═════ Extracted entries

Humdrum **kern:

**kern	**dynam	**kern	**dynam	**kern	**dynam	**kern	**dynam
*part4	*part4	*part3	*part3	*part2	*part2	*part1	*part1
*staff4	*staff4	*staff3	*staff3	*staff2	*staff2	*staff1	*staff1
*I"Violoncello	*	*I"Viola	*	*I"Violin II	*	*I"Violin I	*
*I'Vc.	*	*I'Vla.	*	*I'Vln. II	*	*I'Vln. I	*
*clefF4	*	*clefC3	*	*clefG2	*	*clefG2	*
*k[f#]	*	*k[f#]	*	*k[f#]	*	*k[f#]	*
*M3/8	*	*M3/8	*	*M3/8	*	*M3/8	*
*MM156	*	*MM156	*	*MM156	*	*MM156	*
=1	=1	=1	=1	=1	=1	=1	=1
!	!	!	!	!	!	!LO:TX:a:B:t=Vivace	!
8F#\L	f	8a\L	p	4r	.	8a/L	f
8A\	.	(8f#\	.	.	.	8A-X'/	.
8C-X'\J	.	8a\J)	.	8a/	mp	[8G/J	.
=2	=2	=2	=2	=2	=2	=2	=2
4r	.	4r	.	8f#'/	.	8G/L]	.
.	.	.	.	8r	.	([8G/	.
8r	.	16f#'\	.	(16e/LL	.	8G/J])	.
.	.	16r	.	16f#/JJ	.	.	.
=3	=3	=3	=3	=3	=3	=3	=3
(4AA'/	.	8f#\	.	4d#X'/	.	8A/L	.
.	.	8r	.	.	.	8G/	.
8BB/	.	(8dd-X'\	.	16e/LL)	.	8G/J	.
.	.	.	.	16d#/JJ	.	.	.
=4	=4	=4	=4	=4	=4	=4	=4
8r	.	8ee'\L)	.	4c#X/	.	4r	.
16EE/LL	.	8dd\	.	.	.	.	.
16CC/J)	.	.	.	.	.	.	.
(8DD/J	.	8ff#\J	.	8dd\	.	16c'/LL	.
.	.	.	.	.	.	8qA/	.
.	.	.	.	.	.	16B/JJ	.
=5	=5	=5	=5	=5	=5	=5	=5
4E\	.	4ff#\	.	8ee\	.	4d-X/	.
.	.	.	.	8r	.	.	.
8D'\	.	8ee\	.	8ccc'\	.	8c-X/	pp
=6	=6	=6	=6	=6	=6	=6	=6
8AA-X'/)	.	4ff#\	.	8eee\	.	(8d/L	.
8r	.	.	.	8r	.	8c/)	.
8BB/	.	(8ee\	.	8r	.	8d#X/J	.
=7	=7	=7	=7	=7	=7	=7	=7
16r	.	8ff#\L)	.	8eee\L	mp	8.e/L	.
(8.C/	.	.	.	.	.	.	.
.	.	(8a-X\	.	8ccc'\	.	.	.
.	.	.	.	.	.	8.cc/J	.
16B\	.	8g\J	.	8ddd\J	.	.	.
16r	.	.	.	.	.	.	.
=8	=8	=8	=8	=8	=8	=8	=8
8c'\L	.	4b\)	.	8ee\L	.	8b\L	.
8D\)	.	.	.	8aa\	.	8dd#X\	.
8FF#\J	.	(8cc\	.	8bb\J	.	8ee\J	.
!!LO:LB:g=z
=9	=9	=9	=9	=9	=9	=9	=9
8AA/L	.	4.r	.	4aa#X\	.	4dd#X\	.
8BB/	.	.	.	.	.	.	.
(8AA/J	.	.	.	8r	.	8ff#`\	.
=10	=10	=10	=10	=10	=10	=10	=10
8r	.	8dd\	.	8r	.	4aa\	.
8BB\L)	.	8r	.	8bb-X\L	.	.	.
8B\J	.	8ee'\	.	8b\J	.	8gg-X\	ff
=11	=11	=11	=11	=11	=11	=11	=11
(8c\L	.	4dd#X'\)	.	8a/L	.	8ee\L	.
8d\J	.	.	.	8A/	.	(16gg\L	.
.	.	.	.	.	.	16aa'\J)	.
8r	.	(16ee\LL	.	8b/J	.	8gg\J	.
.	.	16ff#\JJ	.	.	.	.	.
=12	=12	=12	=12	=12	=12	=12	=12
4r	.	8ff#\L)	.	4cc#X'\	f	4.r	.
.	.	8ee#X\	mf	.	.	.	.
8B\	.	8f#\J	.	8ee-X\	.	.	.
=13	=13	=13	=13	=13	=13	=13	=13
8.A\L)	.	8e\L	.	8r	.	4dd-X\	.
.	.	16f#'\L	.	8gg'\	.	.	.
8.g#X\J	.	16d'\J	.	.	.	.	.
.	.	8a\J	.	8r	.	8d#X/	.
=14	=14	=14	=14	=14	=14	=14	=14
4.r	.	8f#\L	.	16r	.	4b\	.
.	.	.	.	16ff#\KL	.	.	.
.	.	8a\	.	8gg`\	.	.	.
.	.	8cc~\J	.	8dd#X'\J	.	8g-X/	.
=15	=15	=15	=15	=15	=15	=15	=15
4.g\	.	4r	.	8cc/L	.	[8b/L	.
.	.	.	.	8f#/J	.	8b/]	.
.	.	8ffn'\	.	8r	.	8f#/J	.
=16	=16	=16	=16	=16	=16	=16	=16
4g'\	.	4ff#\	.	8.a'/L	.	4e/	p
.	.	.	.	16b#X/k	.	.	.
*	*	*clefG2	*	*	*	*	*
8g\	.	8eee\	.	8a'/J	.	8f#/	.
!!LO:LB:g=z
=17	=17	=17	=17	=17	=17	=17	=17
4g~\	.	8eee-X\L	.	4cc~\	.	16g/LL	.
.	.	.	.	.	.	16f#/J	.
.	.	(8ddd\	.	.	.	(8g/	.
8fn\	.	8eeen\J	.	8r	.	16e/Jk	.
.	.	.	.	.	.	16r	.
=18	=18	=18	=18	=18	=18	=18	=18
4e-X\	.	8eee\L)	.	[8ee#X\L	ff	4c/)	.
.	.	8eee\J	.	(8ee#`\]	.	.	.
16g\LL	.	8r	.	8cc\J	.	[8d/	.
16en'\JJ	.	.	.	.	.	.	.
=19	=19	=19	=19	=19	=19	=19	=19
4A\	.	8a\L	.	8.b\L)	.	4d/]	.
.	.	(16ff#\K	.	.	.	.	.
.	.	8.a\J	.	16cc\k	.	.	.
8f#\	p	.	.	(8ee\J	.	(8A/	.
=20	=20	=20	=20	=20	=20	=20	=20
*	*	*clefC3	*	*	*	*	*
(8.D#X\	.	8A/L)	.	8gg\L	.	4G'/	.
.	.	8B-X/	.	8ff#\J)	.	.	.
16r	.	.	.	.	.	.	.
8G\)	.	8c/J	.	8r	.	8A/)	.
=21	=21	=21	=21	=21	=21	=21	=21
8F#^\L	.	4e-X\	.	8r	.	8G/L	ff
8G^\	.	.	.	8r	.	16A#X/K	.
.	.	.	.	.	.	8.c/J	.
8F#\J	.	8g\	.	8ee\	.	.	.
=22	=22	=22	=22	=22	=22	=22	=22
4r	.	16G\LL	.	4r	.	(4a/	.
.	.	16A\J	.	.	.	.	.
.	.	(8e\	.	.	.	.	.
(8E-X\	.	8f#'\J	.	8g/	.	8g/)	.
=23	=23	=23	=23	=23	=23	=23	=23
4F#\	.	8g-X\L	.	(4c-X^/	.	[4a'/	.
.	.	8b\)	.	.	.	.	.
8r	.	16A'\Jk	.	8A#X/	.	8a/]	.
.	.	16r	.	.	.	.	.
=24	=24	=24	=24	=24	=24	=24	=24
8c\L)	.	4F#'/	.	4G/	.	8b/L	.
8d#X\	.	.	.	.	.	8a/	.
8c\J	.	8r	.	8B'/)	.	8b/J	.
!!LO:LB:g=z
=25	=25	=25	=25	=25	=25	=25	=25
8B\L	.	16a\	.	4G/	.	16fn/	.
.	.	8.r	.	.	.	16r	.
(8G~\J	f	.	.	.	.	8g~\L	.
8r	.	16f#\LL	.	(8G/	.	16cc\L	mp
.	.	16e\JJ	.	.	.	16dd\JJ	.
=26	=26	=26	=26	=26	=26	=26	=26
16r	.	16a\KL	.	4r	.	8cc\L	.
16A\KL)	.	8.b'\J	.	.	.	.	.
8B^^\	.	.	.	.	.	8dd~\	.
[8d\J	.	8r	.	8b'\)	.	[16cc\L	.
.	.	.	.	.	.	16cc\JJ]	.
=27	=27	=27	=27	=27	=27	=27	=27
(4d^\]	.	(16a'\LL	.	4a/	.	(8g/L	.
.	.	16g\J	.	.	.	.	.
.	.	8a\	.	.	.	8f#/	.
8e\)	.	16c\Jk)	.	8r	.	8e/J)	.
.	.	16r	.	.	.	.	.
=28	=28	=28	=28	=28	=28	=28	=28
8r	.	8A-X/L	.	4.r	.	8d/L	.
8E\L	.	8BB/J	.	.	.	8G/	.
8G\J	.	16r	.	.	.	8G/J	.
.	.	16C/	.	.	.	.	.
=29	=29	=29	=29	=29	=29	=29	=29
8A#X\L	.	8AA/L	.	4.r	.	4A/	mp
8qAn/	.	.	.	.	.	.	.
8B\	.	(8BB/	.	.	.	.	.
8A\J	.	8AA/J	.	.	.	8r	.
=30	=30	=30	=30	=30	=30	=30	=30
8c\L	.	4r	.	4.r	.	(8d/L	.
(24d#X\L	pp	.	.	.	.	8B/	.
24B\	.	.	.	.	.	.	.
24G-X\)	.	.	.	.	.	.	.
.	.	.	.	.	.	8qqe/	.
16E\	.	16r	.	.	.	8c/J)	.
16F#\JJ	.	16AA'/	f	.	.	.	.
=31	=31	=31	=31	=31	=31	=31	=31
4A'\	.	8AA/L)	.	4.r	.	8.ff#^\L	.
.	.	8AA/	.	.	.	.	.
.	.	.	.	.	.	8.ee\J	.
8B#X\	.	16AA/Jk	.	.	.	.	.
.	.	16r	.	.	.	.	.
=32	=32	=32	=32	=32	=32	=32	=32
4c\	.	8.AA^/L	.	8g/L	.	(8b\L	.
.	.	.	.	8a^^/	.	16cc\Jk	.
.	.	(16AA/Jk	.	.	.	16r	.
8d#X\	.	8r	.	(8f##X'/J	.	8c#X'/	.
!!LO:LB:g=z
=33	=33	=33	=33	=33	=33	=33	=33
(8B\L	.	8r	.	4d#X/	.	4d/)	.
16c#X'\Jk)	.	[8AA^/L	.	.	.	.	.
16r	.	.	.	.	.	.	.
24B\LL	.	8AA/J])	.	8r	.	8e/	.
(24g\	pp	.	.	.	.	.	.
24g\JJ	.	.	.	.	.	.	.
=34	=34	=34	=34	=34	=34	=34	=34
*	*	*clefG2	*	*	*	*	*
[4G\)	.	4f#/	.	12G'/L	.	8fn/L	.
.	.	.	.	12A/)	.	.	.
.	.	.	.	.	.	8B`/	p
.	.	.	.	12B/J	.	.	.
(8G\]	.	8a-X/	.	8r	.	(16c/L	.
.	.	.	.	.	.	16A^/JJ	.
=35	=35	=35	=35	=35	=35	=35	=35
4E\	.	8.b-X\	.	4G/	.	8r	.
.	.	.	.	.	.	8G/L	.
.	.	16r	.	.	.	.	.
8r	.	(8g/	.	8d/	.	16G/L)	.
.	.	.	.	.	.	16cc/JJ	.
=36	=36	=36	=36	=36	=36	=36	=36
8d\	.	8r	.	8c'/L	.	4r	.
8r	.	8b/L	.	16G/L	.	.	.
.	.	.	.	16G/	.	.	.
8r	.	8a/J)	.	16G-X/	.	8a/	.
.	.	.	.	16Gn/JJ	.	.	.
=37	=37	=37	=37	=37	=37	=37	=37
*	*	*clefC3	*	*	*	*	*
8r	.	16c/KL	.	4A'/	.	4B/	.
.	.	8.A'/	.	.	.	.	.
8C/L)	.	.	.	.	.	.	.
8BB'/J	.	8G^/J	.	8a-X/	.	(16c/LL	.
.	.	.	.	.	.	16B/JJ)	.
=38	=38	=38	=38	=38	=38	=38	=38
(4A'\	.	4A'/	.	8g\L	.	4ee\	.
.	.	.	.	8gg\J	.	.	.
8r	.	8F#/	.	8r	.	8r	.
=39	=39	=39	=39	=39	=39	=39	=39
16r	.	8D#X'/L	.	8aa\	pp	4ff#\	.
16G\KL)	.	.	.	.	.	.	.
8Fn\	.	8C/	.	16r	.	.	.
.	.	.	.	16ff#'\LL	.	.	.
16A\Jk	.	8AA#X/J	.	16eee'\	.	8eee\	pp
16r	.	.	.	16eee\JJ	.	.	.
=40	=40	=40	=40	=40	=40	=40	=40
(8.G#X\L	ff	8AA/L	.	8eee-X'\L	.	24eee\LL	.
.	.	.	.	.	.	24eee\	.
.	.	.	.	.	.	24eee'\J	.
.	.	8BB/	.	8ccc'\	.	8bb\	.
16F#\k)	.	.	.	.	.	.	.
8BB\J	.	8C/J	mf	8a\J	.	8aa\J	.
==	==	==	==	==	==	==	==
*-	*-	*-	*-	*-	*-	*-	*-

══════════

Exercise requirements:
Identify every line above that contains the string "kern" and copy each one in full. Letter case matters.

Correct result:
Humdrum **kern:
**kern	**dynam	**kern	**dynam	**kern	**dynam	**kern	**dynam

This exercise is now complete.